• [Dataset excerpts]
——————————

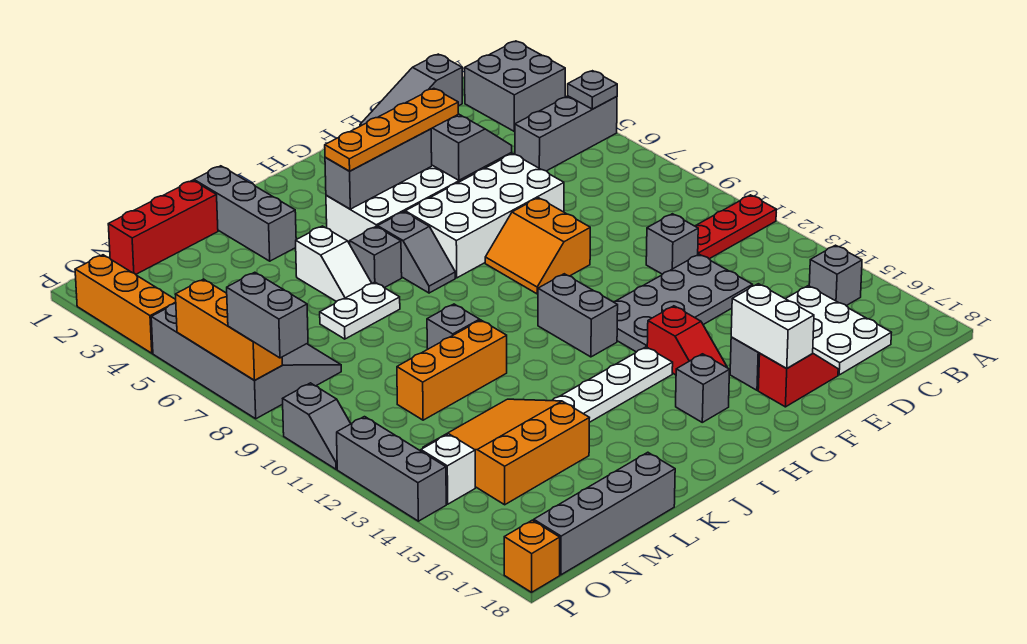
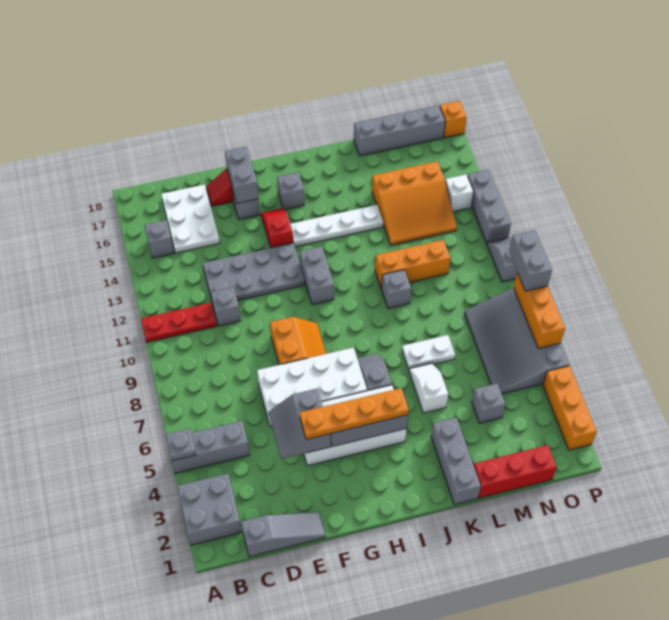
white brick F16:F17 level 2 -> grey brick F16:F17 level 2
grey brick J6 level 1 -> grey brick M4 level 1

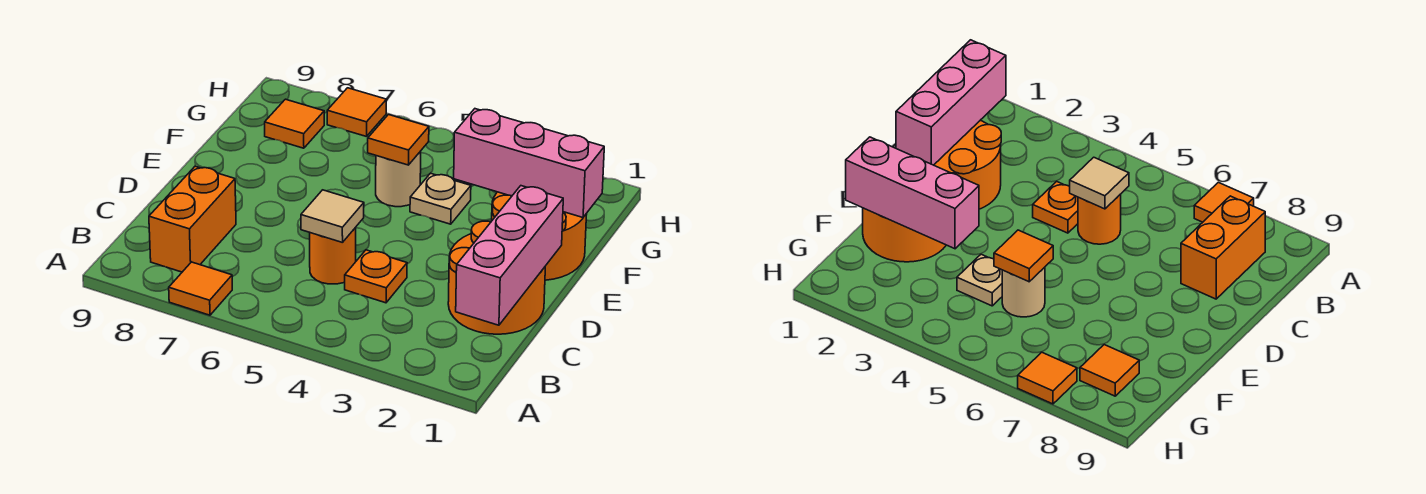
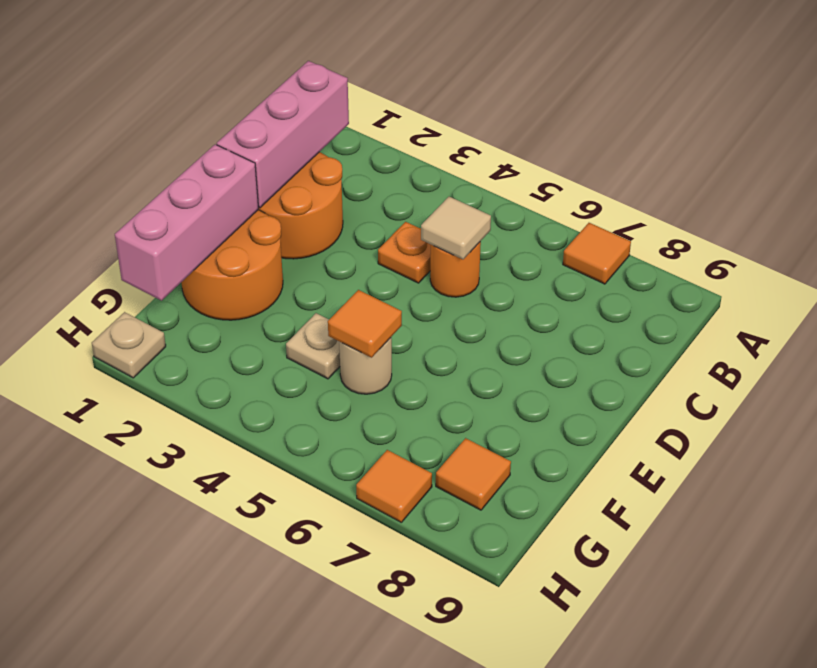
orange brick B8:C8 level 1 -> none
pink brick F1:F3 level 2 -> pink brick E1:G1 level 2
none -> tan plate H1 level 1

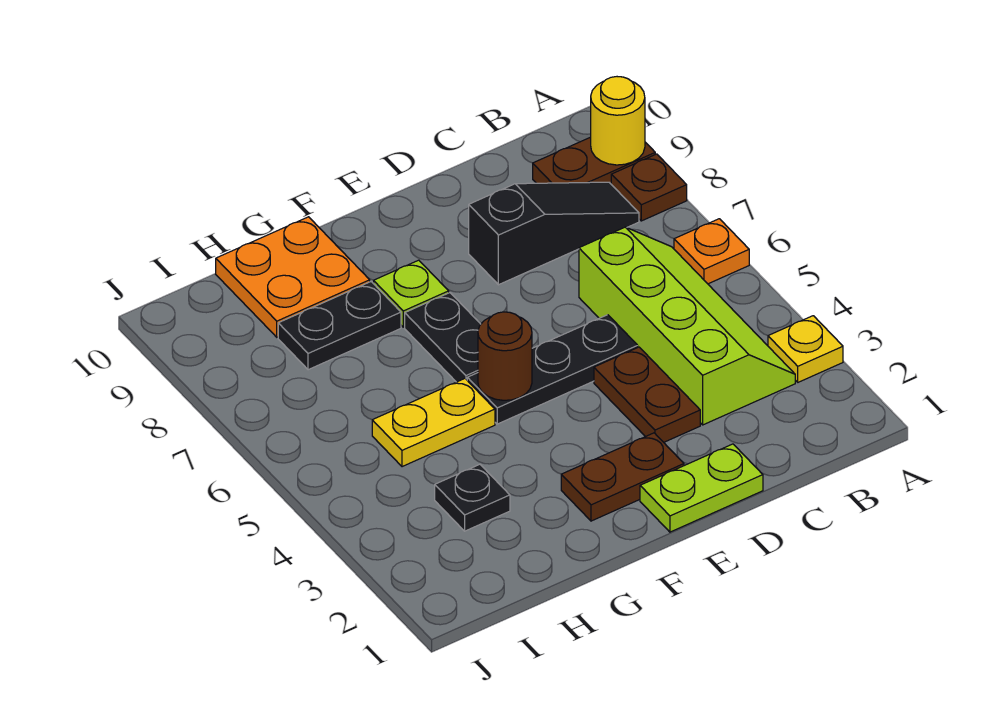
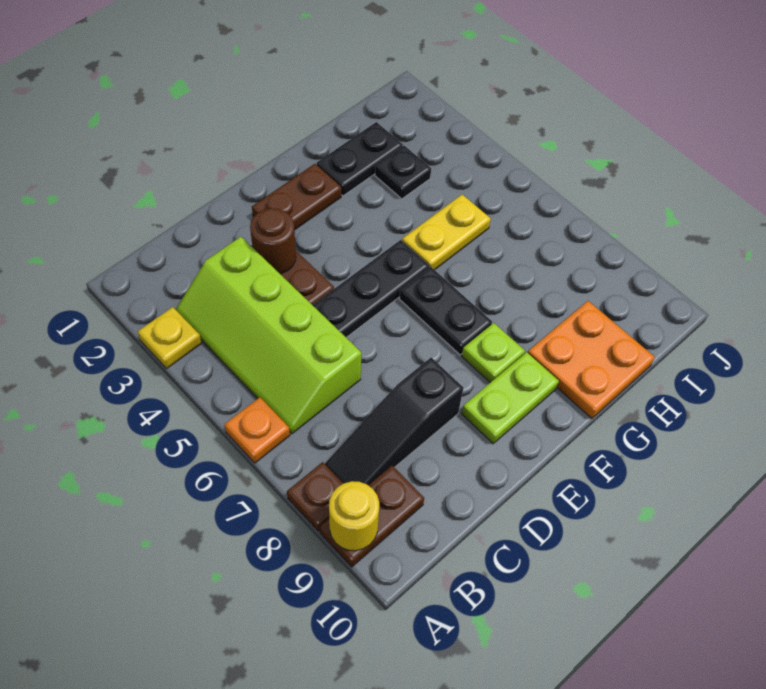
lime plate D1:E1 level 1 -> lime plate E9:F9 level 1
brown round brick F5 level 2 -> brown round brick D3 level 2
black plate G8:H8 level 1 -> black plate G2:H2 level 1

——————————

• [What is needed] Starting at the line that contains "lime plate D1:E1", write out every line through the end of the entries, exactly and with nothing added.

• [Result of the exercise]
lime plate D1:E1 level 1 -> lime plate E9:F9 level 1
brown round brick F5 level 2 -> brown round brick D3 level 2
black plate G8:H8 level 1 -> black plate G2:H2 level 1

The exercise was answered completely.